» The task
Among the lines below, which ones contain the word "dark"? Copy every such line.

» Records for the exercise
--

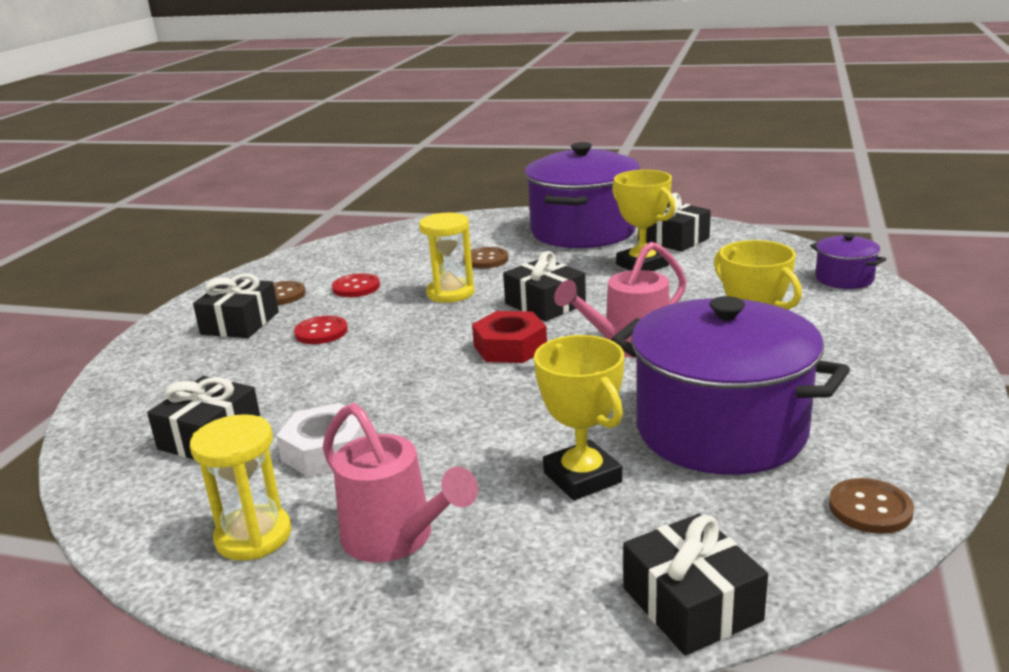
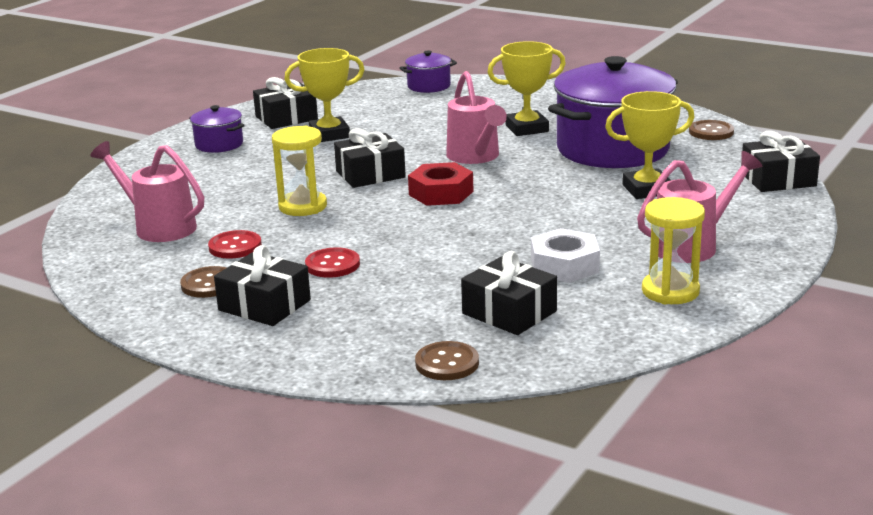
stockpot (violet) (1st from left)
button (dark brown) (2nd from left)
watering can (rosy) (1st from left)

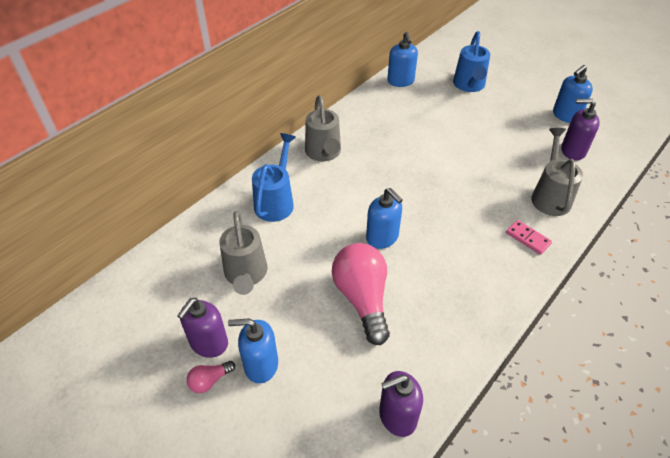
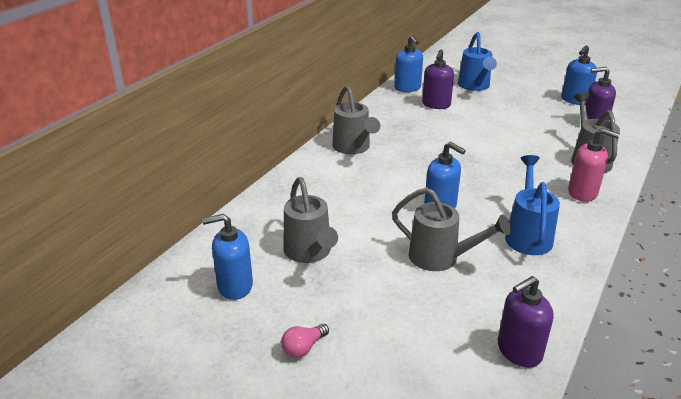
watering can (cobalt) (2nd from left)
soap pump (rosy)
watering can (ash-grey) (3rd from left)
soap pump (violet) (1st from left)
soap pump (cobalt) (1st from left)

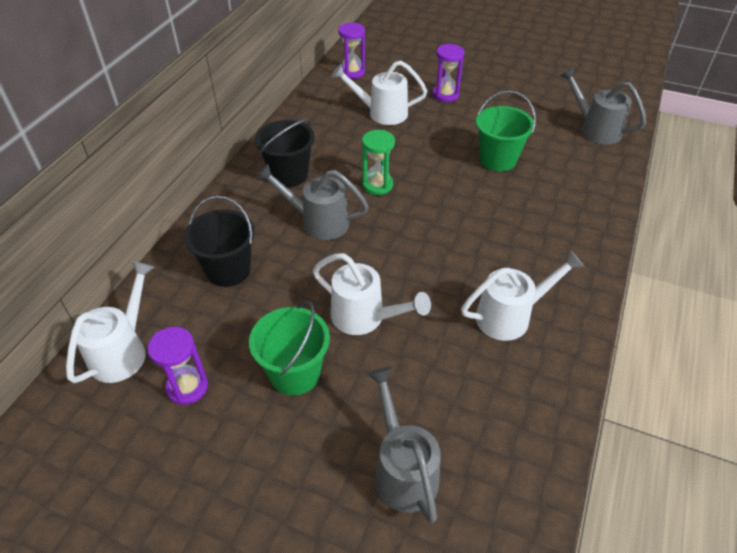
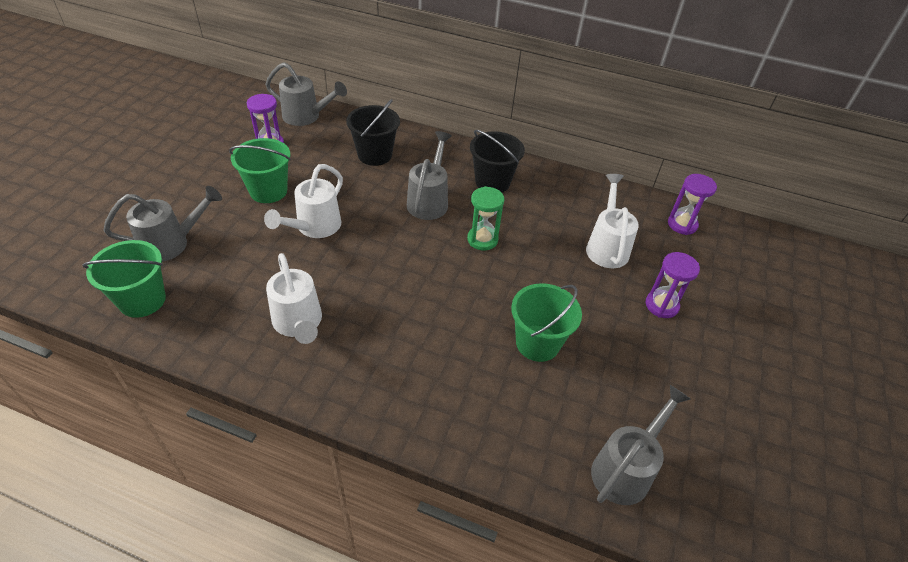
watering can (ash-grey) (2nd from left)
sand bucket (emerald) (1st from left)

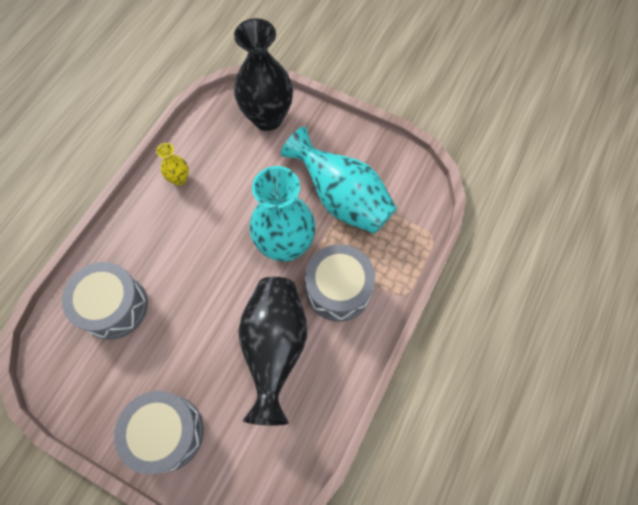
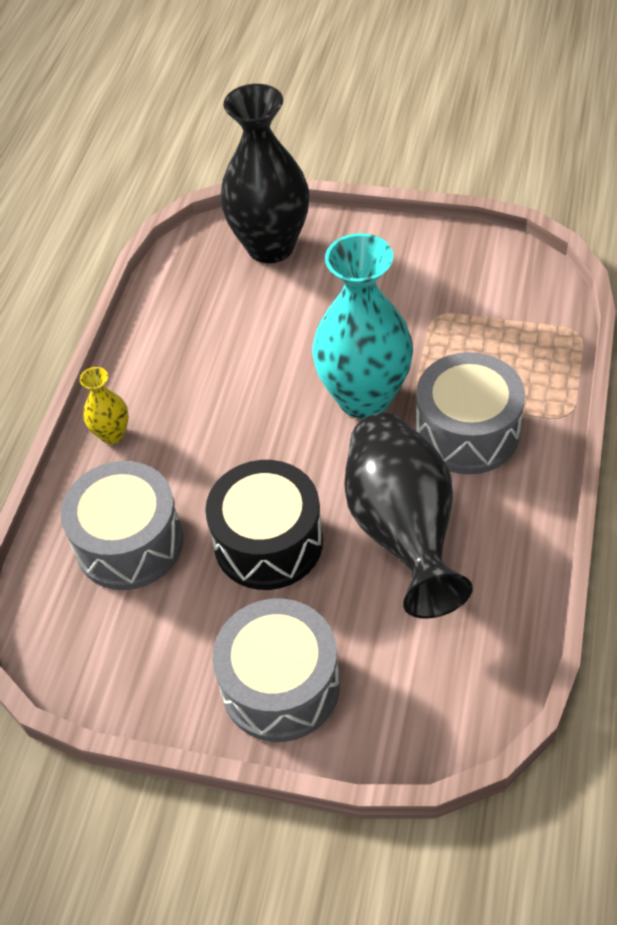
tall vase (teal) (2nd from left in the first image)
tall vase (golden)
drum (ebony)

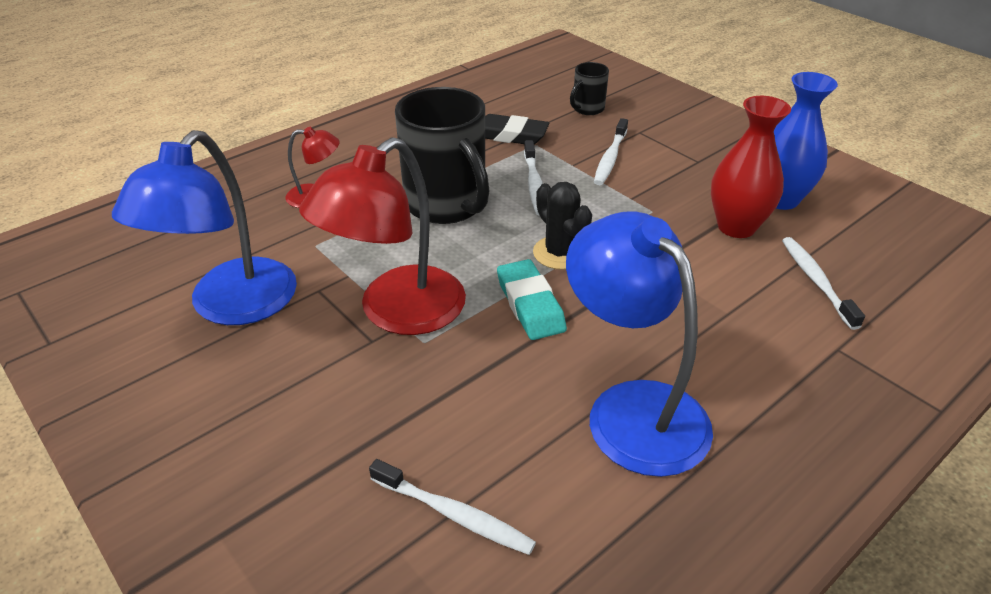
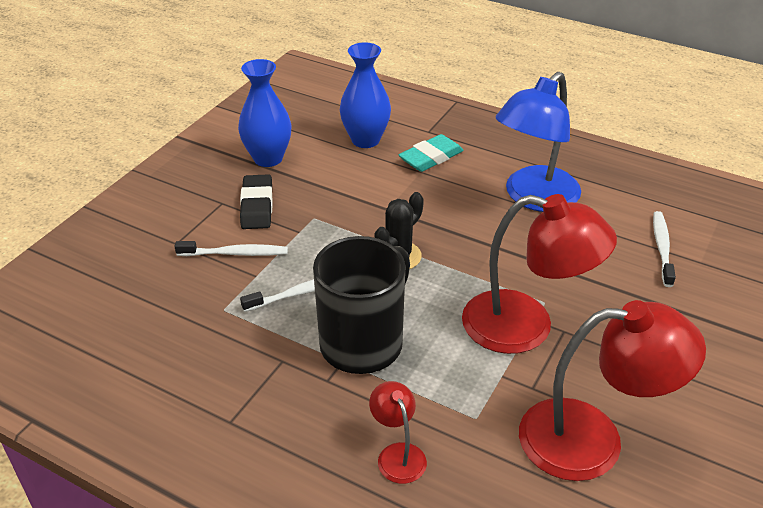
tea mug (ebony) (2nd from left in the first image)
tall vase (crimson)
pencil eraser (ebony)
desk lamp (crimson) (3rd from left)
tall vase (cobalt) (2nd from left)
pencil eraser (teal)

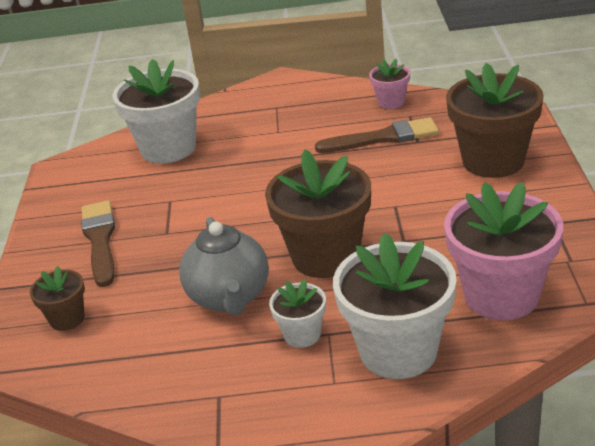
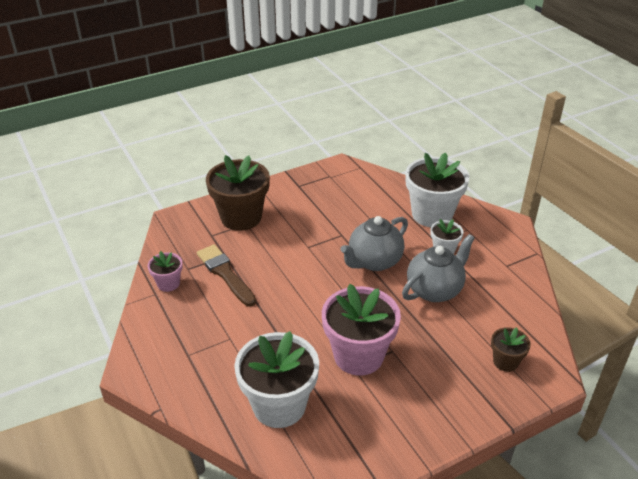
teapot (ash-grey) (1st from left)
flower pot (rosy) (2nd from left)
brush (dark brown) (1st from left in the first image)

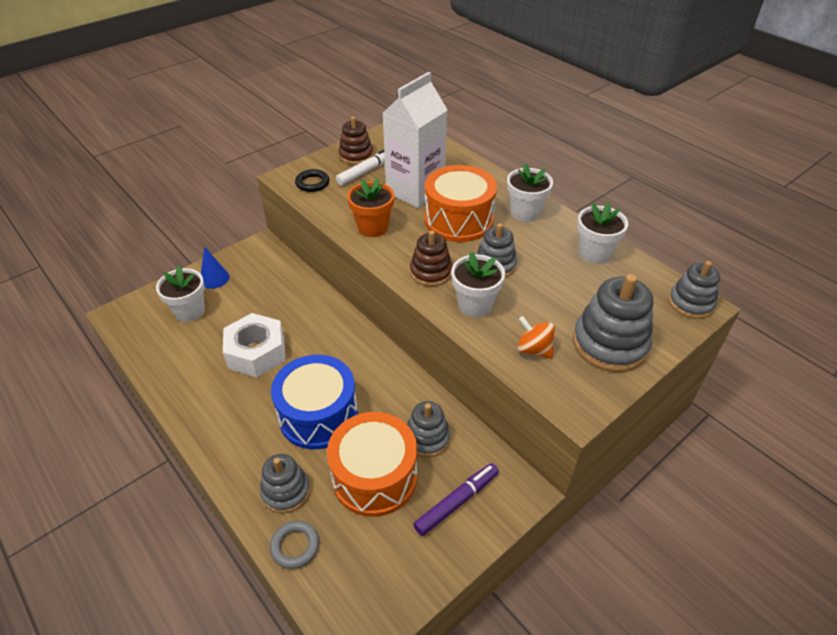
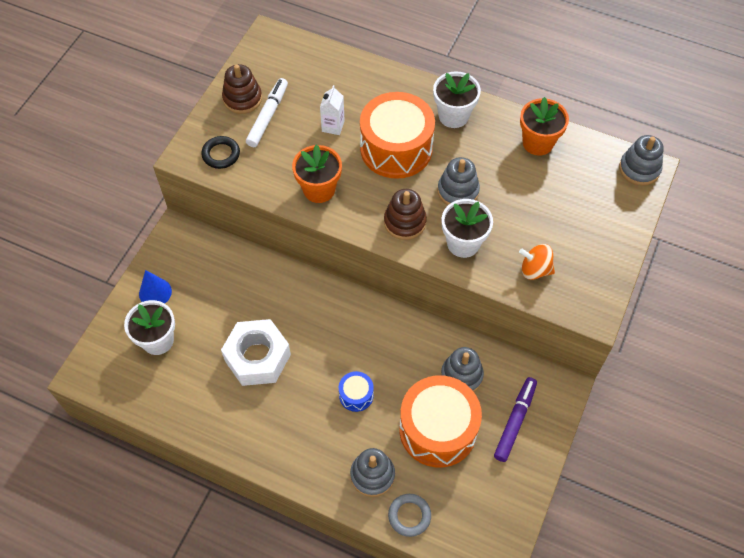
carton (white)
flower pot (bright orange) (2nd from left)
stacking rings (ash-grey) (4th from left in the first image)
drum (cobalt)

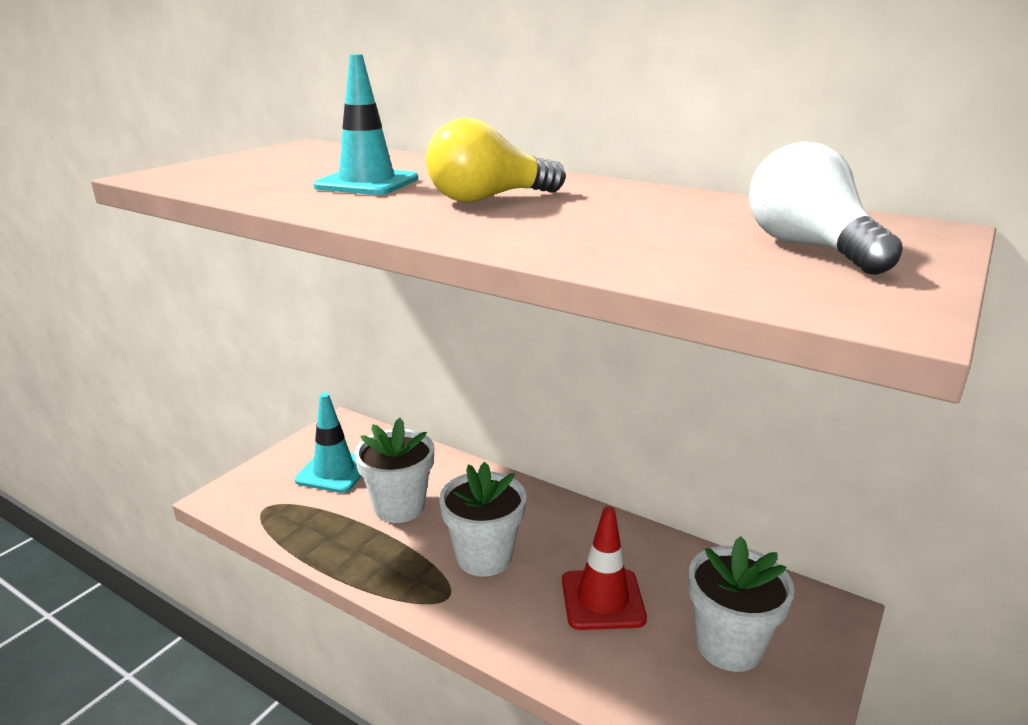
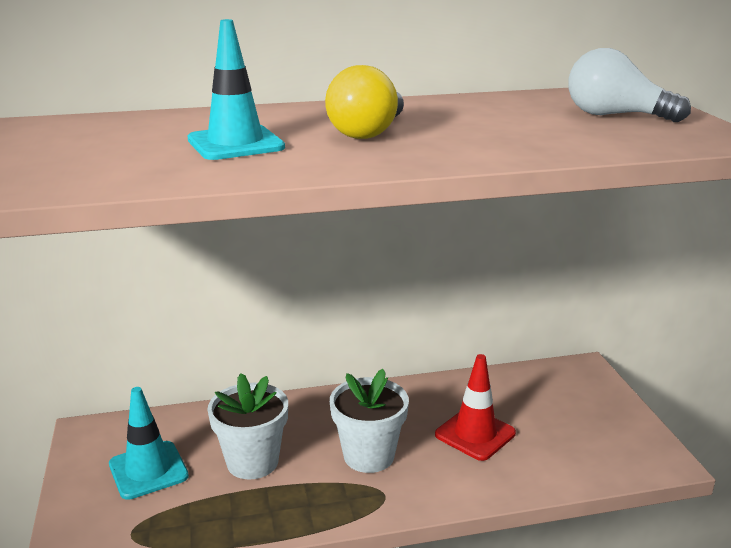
flower pot (white) (3rd from left in the first image)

--

» Solved exercise
button (dark brown) (2nd from left)
brush (dark brown) (1st from left in the first image)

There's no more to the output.